Extracted material:
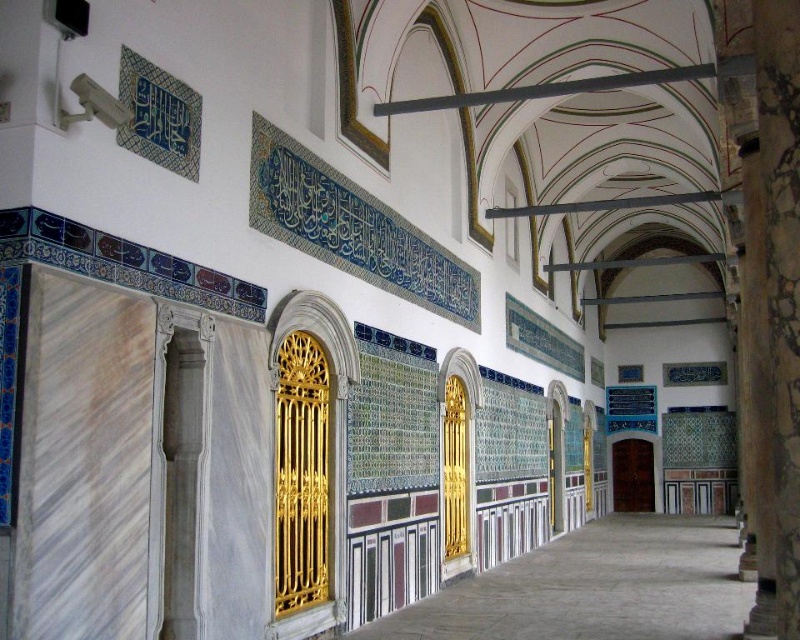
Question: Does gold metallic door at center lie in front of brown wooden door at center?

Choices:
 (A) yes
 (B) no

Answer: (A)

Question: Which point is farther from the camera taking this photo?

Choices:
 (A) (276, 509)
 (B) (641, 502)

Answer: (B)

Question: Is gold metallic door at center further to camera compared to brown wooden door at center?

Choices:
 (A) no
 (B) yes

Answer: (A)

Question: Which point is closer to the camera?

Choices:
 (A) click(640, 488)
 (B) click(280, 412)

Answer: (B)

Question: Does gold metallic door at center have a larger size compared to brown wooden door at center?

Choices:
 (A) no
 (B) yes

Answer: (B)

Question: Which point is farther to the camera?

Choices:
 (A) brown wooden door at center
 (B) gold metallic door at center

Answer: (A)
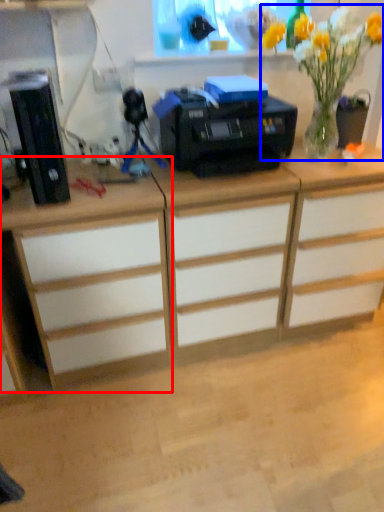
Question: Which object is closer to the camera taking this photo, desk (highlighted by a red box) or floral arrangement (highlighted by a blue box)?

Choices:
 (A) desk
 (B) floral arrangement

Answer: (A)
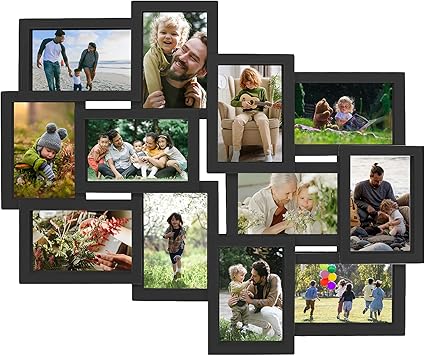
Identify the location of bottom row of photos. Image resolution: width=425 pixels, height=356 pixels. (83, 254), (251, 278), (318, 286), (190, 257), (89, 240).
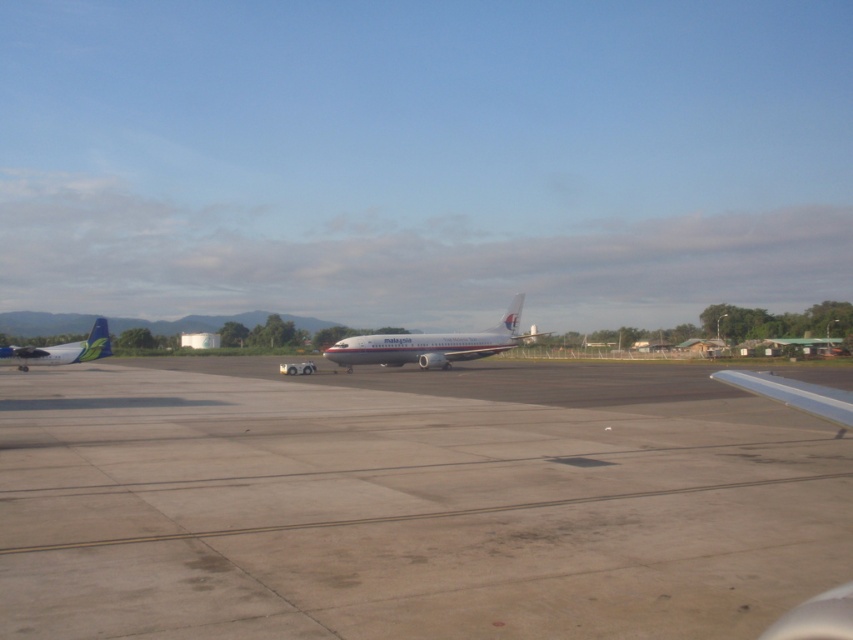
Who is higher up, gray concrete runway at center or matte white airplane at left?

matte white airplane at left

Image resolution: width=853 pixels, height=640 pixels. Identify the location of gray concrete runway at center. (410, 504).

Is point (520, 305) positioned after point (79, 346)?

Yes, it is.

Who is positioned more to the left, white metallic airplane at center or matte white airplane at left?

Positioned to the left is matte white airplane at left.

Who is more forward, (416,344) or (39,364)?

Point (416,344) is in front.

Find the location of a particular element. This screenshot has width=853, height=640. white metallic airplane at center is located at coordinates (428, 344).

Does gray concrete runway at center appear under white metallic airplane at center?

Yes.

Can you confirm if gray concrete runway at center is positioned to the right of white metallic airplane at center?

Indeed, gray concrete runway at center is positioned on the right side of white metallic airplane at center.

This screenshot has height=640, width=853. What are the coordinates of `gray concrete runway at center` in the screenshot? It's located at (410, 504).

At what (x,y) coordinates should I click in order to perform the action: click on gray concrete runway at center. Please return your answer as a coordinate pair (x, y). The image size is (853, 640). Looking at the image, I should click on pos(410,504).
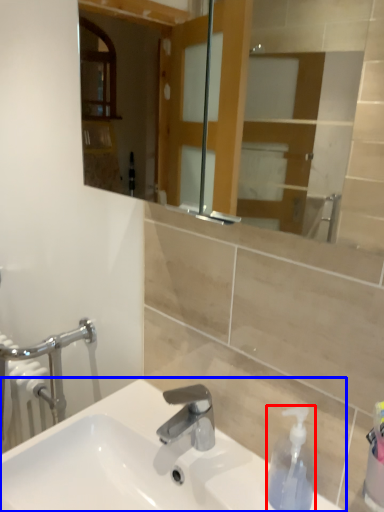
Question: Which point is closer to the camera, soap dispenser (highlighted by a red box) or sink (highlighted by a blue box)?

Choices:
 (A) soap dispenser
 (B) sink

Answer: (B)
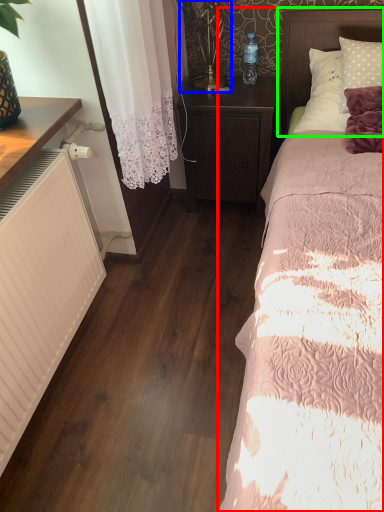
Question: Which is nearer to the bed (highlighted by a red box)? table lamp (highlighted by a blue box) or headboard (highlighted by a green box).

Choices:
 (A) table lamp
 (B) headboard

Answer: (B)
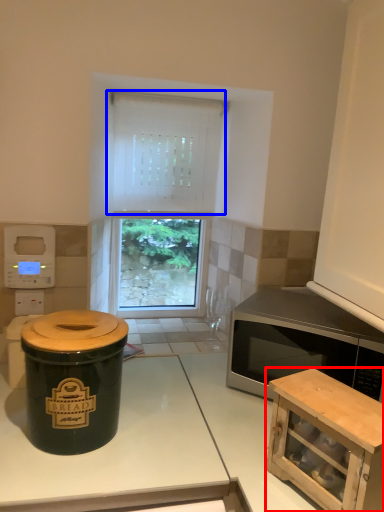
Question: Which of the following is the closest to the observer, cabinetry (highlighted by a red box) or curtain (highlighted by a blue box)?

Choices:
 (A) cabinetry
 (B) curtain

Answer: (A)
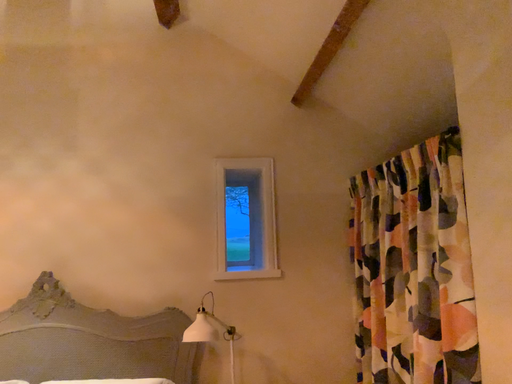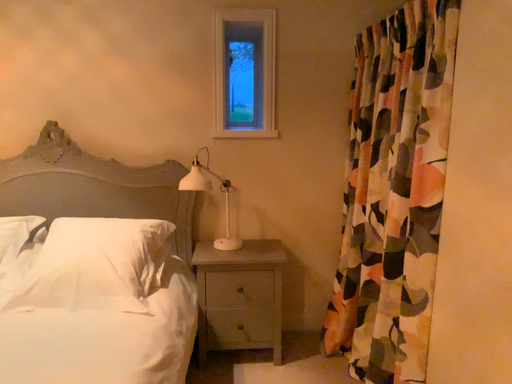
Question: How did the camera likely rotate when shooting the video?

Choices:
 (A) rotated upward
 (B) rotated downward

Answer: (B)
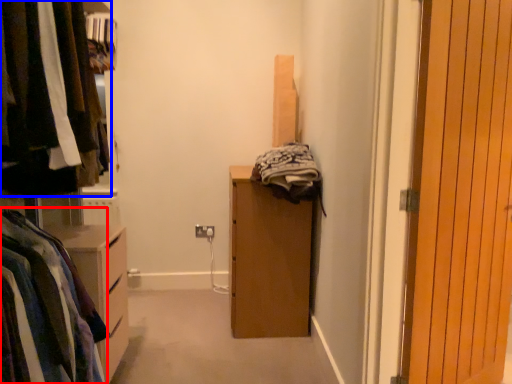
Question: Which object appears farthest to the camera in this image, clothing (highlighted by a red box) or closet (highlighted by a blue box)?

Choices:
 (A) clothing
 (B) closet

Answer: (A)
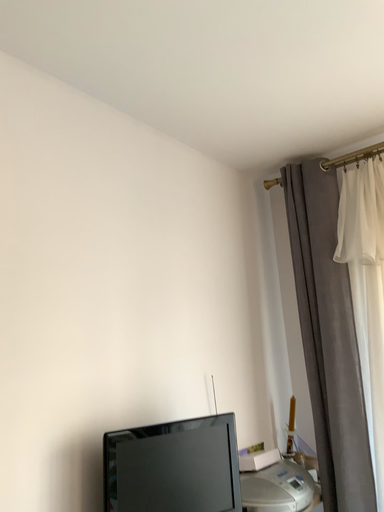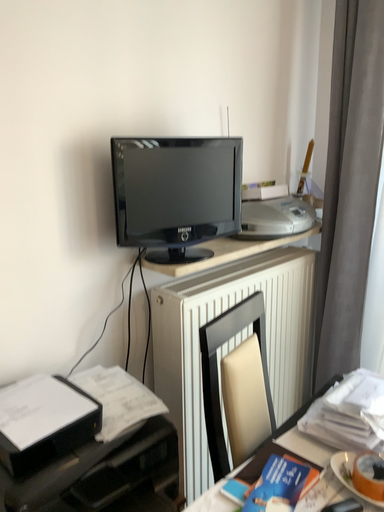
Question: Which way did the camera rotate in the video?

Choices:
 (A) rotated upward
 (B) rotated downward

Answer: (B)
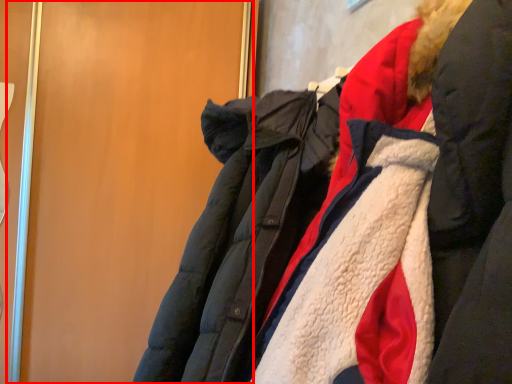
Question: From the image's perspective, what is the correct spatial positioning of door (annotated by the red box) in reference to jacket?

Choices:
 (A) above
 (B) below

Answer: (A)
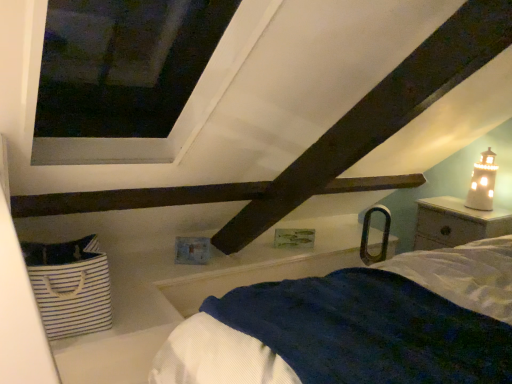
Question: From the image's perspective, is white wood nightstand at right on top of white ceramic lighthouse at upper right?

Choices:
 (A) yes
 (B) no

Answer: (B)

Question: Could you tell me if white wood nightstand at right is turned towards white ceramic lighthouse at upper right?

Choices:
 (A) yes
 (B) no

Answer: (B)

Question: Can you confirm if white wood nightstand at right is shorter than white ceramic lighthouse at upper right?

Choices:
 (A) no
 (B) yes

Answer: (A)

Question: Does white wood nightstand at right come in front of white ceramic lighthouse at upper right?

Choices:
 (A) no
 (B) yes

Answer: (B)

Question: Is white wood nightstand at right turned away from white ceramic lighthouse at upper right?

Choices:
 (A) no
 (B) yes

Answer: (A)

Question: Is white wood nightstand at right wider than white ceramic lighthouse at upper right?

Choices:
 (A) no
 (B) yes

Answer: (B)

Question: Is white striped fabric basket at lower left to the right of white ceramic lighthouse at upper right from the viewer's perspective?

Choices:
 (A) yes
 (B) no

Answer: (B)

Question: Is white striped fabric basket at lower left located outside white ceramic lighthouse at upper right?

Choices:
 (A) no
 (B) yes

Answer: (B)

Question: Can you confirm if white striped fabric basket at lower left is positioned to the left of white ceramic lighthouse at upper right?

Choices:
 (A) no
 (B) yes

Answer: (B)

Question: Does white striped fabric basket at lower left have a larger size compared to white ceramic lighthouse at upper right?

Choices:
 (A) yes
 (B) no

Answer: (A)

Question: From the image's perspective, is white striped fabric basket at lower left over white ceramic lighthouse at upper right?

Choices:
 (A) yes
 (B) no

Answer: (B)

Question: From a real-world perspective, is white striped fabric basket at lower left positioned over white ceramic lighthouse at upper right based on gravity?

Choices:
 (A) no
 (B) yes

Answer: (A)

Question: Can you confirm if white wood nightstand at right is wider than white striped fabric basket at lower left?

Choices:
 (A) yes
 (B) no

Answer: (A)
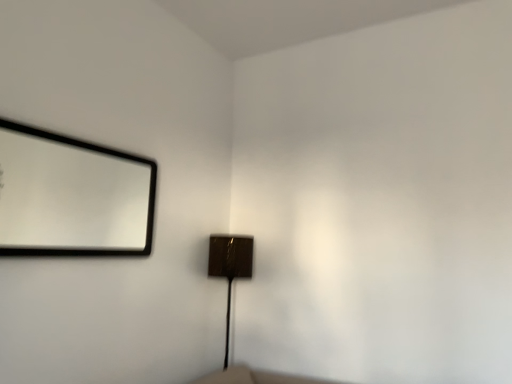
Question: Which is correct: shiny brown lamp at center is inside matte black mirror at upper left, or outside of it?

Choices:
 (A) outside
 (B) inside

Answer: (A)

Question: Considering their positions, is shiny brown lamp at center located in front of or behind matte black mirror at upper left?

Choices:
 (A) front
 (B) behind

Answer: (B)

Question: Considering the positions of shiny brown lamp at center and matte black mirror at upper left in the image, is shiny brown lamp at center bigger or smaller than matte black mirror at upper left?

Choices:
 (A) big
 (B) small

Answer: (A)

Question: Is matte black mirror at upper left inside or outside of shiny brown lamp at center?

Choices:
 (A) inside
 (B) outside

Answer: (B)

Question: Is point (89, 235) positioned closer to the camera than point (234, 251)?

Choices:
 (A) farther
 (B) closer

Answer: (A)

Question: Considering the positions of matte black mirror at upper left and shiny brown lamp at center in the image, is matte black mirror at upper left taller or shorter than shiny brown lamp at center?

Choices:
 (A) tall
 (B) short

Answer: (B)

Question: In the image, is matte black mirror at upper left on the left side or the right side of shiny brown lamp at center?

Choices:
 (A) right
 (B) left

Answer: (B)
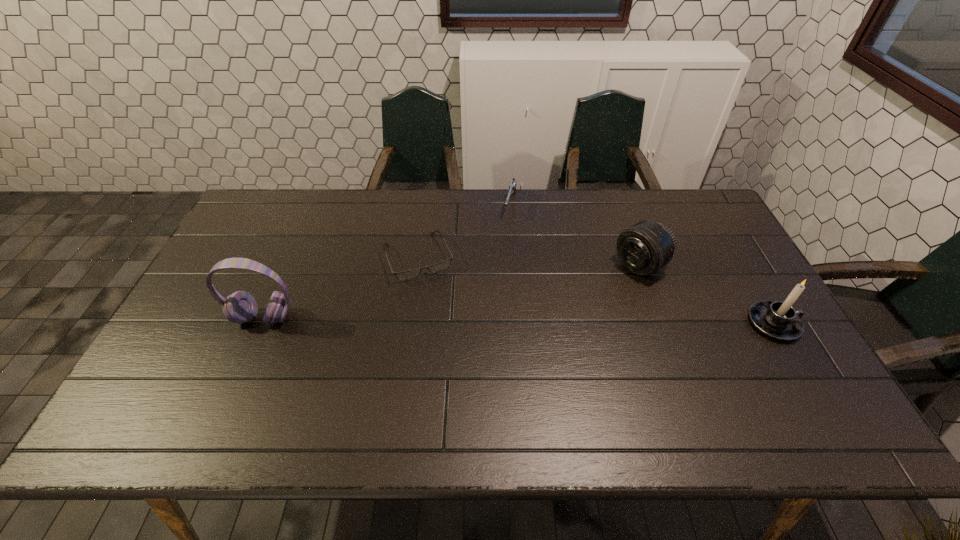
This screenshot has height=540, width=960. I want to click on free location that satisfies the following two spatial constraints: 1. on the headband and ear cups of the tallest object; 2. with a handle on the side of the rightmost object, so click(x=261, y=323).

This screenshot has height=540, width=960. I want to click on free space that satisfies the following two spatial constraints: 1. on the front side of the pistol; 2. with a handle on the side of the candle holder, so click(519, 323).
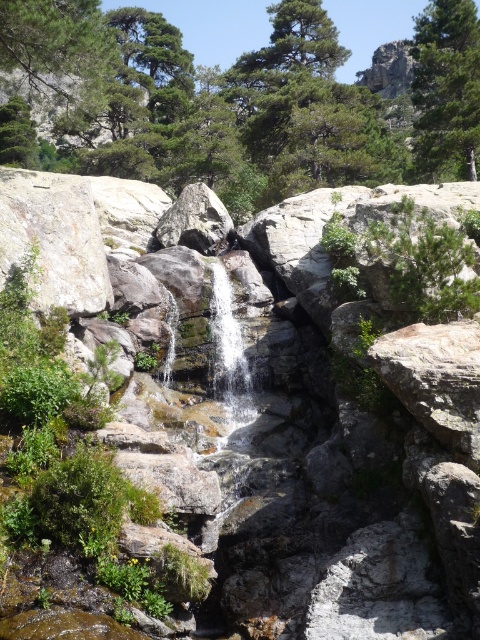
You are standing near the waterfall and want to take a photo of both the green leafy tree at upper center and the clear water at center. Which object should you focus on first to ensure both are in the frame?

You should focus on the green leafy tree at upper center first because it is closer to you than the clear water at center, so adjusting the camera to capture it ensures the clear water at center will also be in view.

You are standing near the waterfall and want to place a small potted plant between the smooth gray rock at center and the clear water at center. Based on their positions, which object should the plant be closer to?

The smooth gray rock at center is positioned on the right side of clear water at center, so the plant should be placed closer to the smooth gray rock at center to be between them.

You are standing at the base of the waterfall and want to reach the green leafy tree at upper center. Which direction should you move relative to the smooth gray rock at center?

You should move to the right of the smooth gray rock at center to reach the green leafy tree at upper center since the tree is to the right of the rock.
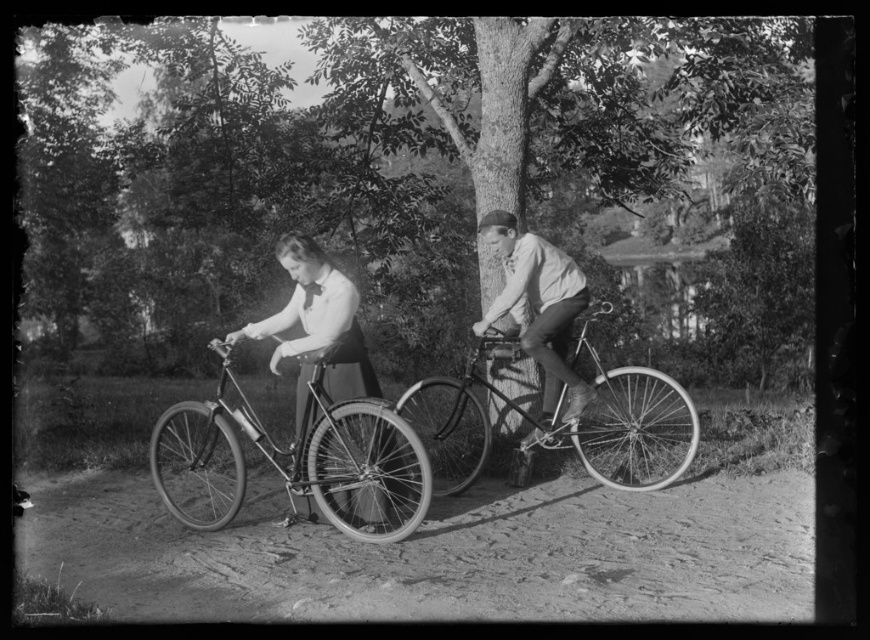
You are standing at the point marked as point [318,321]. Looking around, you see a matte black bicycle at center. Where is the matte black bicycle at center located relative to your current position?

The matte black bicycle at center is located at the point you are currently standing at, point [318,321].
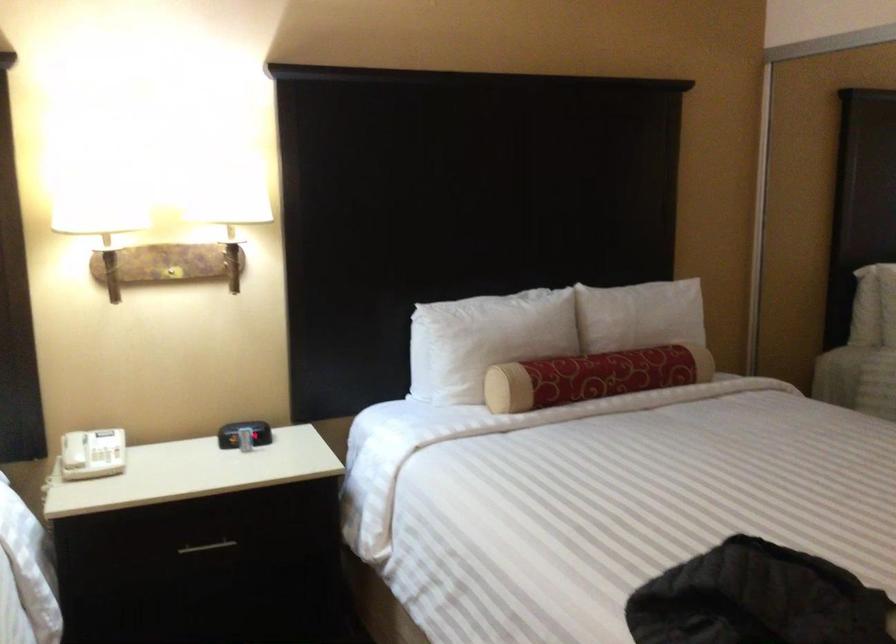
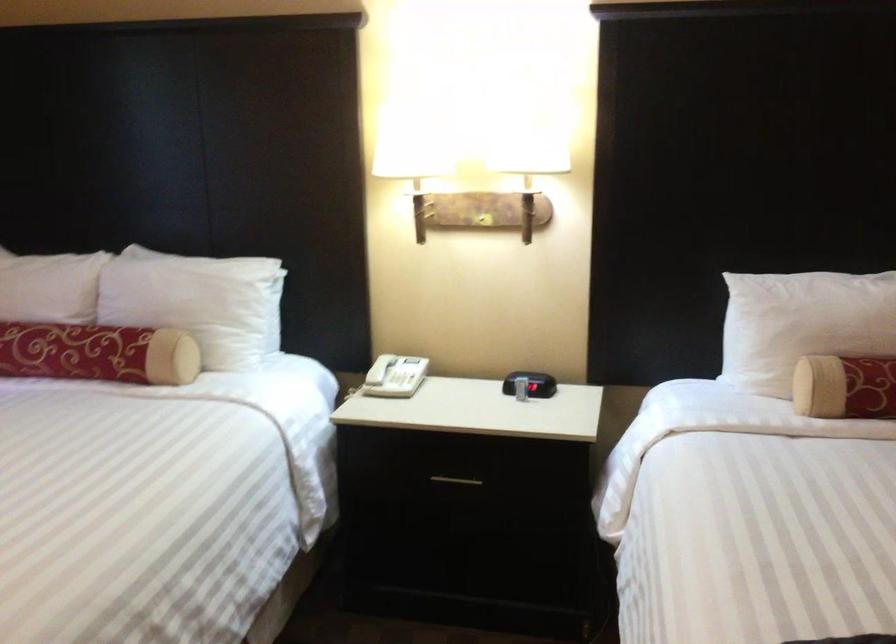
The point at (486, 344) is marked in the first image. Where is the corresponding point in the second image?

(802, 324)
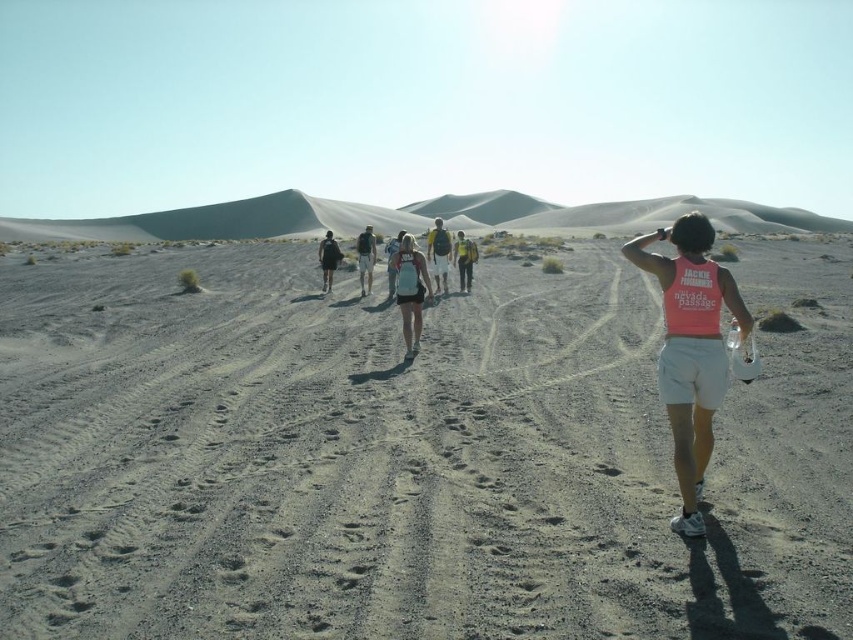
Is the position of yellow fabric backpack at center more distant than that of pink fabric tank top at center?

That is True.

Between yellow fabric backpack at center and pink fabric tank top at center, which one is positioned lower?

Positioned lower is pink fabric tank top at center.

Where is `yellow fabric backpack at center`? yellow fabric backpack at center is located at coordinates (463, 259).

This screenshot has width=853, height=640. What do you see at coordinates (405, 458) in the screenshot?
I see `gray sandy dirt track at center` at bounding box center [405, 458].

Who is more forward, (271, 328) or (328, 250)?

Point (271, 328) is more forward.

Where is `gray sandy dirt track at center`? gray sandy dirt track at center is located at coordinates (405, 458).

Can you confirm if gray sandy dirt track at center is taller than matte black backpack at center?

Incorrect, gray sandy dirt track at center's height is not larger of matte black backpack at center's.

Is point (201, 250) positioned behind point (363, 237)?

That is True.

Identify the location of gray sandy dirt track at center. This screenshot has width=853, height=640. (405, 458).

Task to complete: Please write out the rows from the line with "Question: Which object is" up to and including the line with "Image resolution: width=853", keeping every line unchanged and leaving the pictures out.

Final result:
Question: Which object is closer to the camera taking this photo, desk (highlighted by a red box) or floral arrangement (highlighted by a blue box)?

Choices:
 (A) desk
 (B) floral arrangement

Answer: (A)
Identify the location of bottom row of photos. Image resolution: width=425 pixels, height=356 pixels. (83, 254), (251, 278), (318, 286), (190, 257), (89, 240).
Who is higher up, gray concrete runway at center or matte white airplane at left?

matte white airplane at left

Image resolution: width=853 pixels, height=640 pixels. Identify the location of gray concrete runway at center. (410, 504).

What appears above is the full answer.